Which lines in the records below contain the string "partial", even as part of a longer word? Copy each of those lines.

....

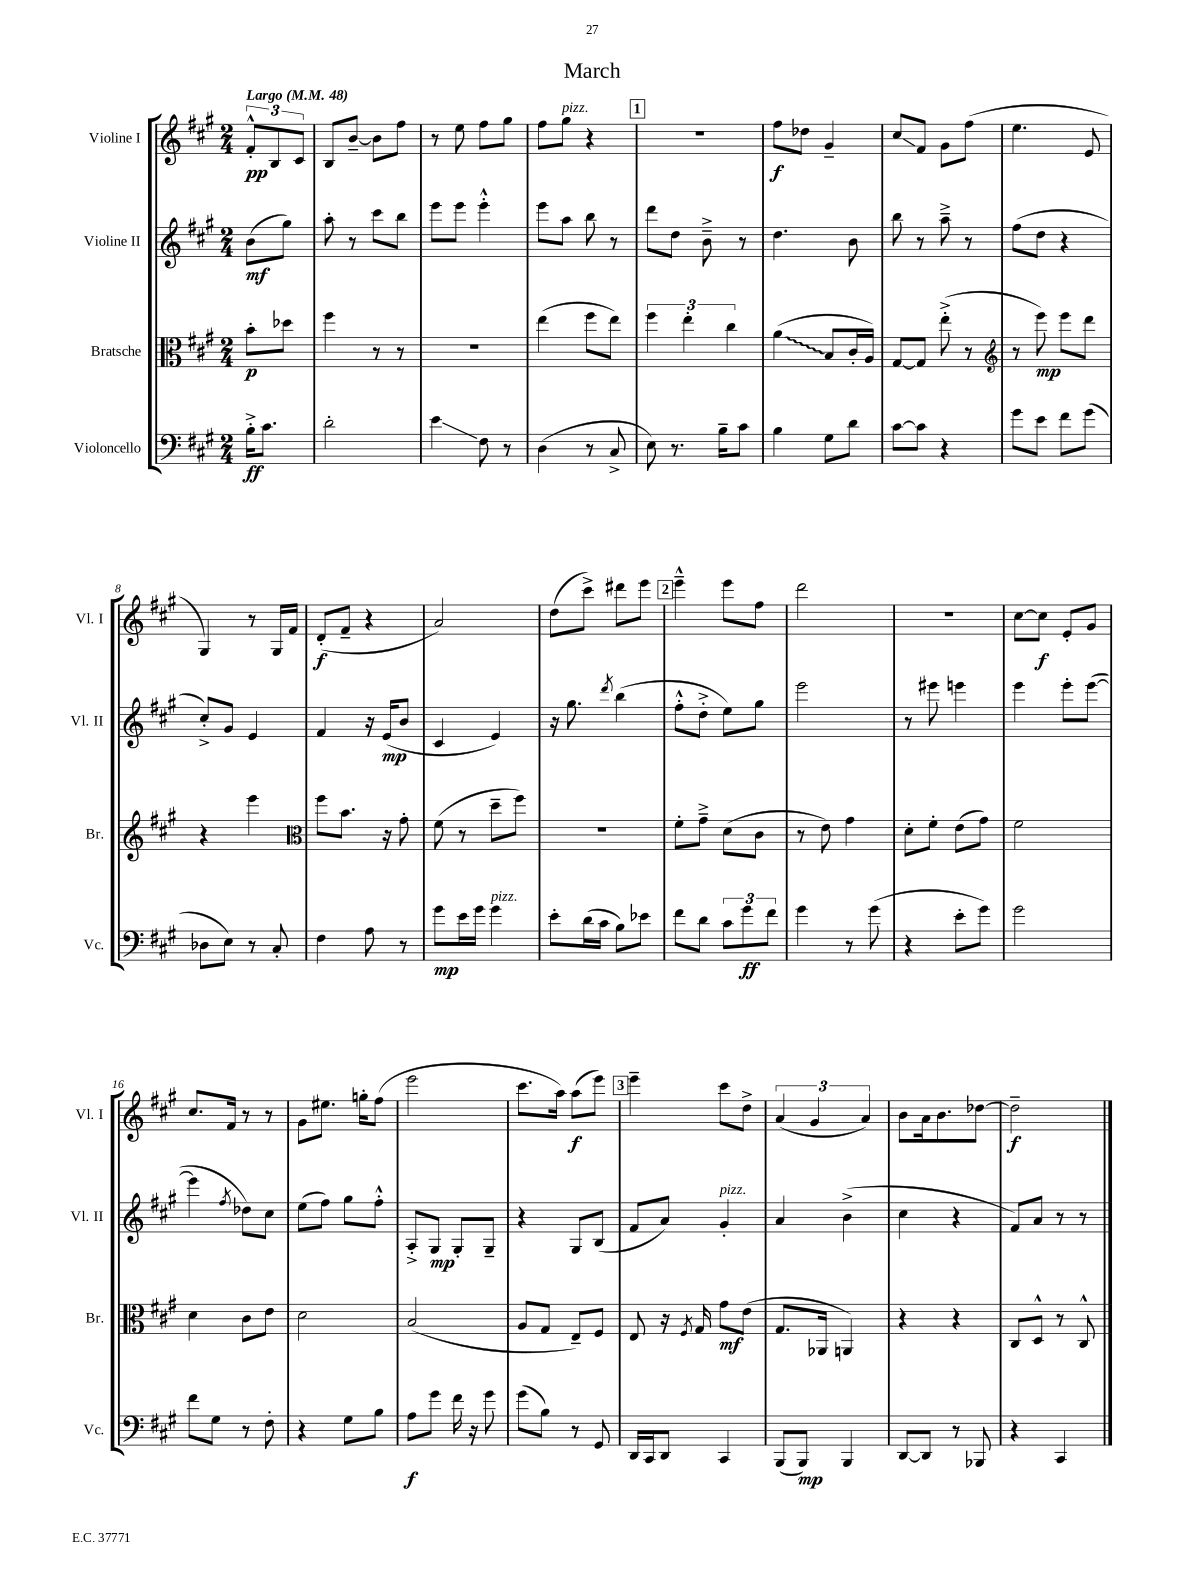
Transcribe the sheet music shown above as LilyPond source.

\header { title = "March" }
<<
\new StaffGroup <<
\new Staff = "s0" \with { instrumentName = "Violine I" shortInstrumentName = "Vl. I" } {
    \clef treble \key a \major \numericTimeSignature \time 2/4 \partial 4 \tempo "Largo" 4 = 48
    \tuplet 3/2 { fis'8-.-^\pp b8 cis'8 } |
    b8 b'8~-- b'8 fis''8 |
    r8 e''8 fis''8 gis''8 |
    fis''8 gis''8^\markup { \italic "pizz." } r4 |
    \mark \markup { \box "1" } r2 |
    fis''8\f des''8 gis'4-- |
    cis''8\glissando fis'8 gis'8 fis''8( |
    e''4. e'8 |
    gis4) r8 gis16 fis'16 |
    d'8-.\f( fis'8-- r4 |
    a'2) |
    d''8( cis'''8->) dis'''8 e'''8 |
    \mark \markup { \box "2" } e'''4---^ e'''8 fis''8 |
    d'''2 |
    R2 |
    cis''8~ cis''8\f e'8-. gis'8 |
    cis''8. fis'16 r8 r8 |
    gis'8 eis''8. g''16-. fis''8( |
    e'''2 |
    cis'''8. a''16) a''8\f( e'''8) |
    \mark \markup { \box "3" } e'''4-- cis'''8 d''8-> |
    \tuplet 3/2 { a'4( gis'4 a'4) } |
    b'8 a'16 b'8. des''8~ |
    des''2--\f \bar "|." |
}
\new Staff = "s1" \with { instrumentName = "Violine II" shortInstrumentName = "Vl. II" } {
    \clef treble \key a \major \numericTimeSignature \time 2/4 \partial 4
    b'8\mf( gis''8) |
    a''8-. r8 cis'''8 b''8 |
    e'''8 e'''8 e'''4-.-^ |
    e'''8 a''8 b''8 r8 |
    \mark \markup { \box "1" } d'''8 d''8 b'8---> r8 |
    d''4. b'8 |
    b''8 r8 a''8---> r8 |
    fis''8( d''8 r4 |
    cis''8-.->) gis'8 e'4 |
    fis'4 r16 e'16\mp( b'8 |
    cis'4 e'4) |
    r16 gis''8. \acciaccatura { d'''8 } b''4( |
    \mark \markup { \box "2" } fis''8-.-^ d''8-.-> e''8) gis''8 |
    e'''2 |
    r8 eis'''8 e'''4 |
    e'''4 e'''8-. e'''8~( |
    e'''4 \acciaccatura { fis''8 } des''8) cis''8 |
    e''8( fis''8) gis''8 fis''8-.-^ |
    a8-.-> gis8\mp gis8-. gis8-- |
    r4 gis8 b8( |
    \mark \markup { \box "3" } fis'8 a'8) gis'4-.^\markup { \italic "pizz." } |
    a'4 b'4->( |
    cis''4 r4 |
    fis'8) a'8 r8 r8 \bar "|." |
}
\new Staff = "s2" \with { instrumentName = "Bratsche" shortInstrumentName = "Br." } {
    \clef alto \key a \major \numericTimeSignature \time 2/4 \partial 4
    b'8-.\p des''8 |
    fis''4 r8 r8 |
    R2 |
    e''4( fis''8 e''8) |
    \mark \markup { \box "1" } \tuplet 3/2 { fis''4 e''4-. cis''4 } |
    \once \override Glissando.style = #'zigzag a'4\glissando( b8 cis'16-. a16) |
    gis8~ gis8 e''8-.->( r8 |
    \clef treble r8 e'''8\mp) e'''8 d'''8 |
    r4 e'''4 |
    \clef alto fis''8 b'8. r16 gis'8-. |
    fis'8( r8 d''8-- fis''8) |
    r2 |
    \mark \markup { \box "2" } fis'8-. gis'8---> d'8( cis'8 |
    r8 e'8) gis'4 |
    d'8-. fis'8-. e'8( gis'8) |
    fis'2 |
    d'4 cis'8 e'8 |
    d'2 |
    b2( |
    a8 gis8 e8--) fis8 |
    \mark \markup { \box "3" } e8 r16 \acciaccatura { fis8 } gis16 gis'8\mf e'8( |
    gis8. aes,16 a,4) |
    r4 r4 |
    cis8 d8-^ r8 cis8-^ \bar "|." |
}
\new Staff = "s3" \with { instrumentName = "Violoncello" shortInstrumentName = "Vc." } {
    \clef bass \key a \major \numericTimeSignature \time 2/4 \partial 4
    b16-.->\ff cis'8. |
    d'2-. |
    e'4\glissando fis8 r8 |
    d4( r8 cis8-> |
    \mark \markup { \box "1" } e8) r8. b16-- cis'8 |
    b4 gis8 d'8 |
    cis'8~ cis'8 r4 |
    gis'8 e'8 fis'8 gis'8( |
    des8 e8) r8 cis8-. |
    fis4 a8 r8 |
    gis'8\mp e'16 gis'16 gis'4^\markup { \italic "pizz." } |
    e'8-. d'16( cis'16 b8) ees'8 |
    \mark \markup { \box "2" } fis'8 d'8 \tuplet 3/2 { cis'8 gis'8\ff fis'8 } |
    gis'4 r8 gis'8( |
    r4 e'8-. gis'8) |
    gis'2 |
    fis'8 gis8 r8 fis8-. |
    r4 gis8 b8 |
    a8\f gis'8 fis'16 r16 gis'8 |
    gis'8( b8) r8 gis,8 |
    \mark \markup { \box "3" } d,16 cis,16 d,8 cis,4 |
    b,,8( b,,8\mp) b,,4 |
    d,8~ d,8 r8 bes,,8 |
    r4 cis,4 \bar "|." |
}
>>
>>
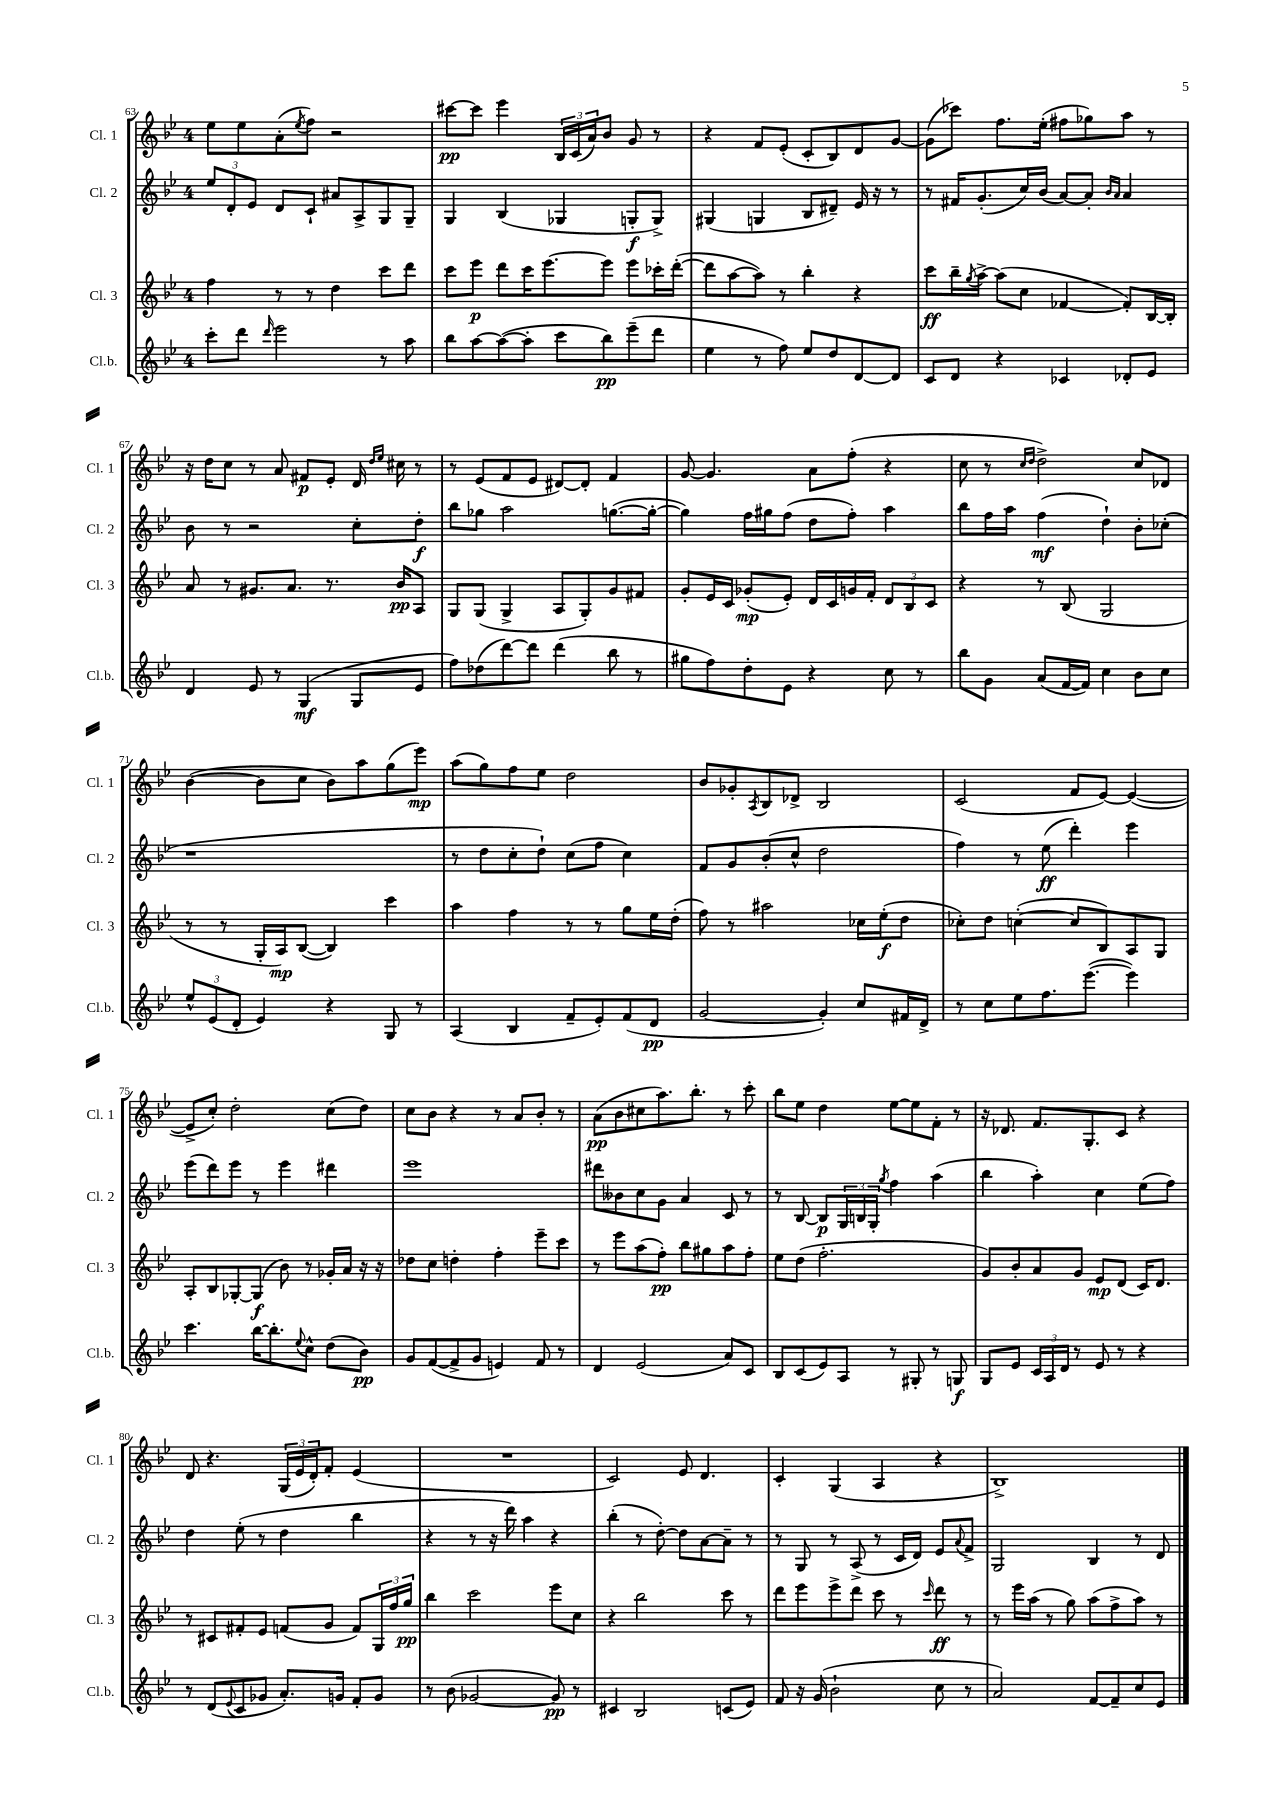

....

#### TASK SOLUTION:
    \clef treble \key a \major \numericTimeSignature \time 2/4 \partial 4 \tempo "Largo" 4 = 48
    \clef treble \key a \major \numericTimeSignature \time 2/4 \partial 4
    \clef alto \key a \major \numericTimeSignature \time 2/4 \partial 4
    \clef bass \key a \major \numericTimeSignature \time 2/4 \partial 4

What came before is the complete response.